__What is expected__. When the word "lime" shows up in a line of the records below, copy that line.

-- Records for this task follows --

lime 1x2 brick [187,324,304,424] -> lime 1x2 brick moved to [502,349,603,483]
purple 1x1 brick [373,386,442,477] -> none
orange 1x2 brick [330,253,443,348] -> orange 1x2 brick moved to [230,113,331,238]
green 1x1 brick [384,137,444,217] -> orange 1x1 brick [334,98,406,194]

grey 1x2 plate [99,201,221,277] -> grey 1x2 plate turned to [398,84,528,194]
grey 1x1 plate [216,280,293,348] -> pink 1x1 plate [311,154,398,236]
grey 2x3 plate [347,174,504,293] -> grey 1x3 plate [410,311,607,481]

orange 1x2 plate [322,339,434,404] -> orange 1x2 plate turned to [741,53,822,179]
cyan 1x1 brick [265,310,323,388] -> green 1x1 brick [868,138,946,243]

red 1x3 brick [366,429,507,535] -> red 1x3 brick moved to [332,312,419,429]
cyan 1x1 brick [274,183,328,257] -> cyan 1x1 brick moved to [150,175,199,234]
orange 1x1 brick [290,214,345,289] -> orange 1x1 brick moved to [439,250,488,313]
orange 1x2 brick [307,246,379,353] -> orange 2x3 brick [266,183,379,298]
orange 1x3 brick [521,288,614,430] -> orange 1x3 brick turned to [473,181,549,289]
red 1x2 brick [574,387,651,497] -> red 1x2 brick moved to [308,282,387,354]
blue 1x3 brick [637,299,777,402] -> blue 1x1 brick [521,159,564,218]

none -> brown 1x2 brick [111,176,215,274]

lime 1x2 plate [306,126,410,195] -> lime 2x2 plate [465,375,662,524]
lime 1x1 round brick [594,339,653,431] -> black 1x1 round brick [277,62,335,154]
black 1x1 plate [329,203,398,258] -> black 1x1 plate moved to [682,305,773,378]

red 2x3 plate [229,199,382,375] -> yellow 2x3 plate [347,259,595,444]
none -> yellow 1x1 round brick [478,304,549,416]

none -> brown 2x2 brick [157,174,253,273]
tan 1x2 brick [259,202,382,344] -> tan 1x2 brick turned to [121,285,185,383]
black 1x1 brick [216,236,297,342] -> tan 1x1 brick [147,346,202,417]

-- Records for this task concluded --

__Output below__.
lime 1x2 brick [187,324,304,424] -> lime 1x2 brick moved to [502,349,603,483]
lime 1x2 plate [306,126,410,195] -> lime 2x2 plate [465,375,662,524]
lime 1x1 round brick [594,339,653,431] -> black 1x1 round brick [277,62,335,154]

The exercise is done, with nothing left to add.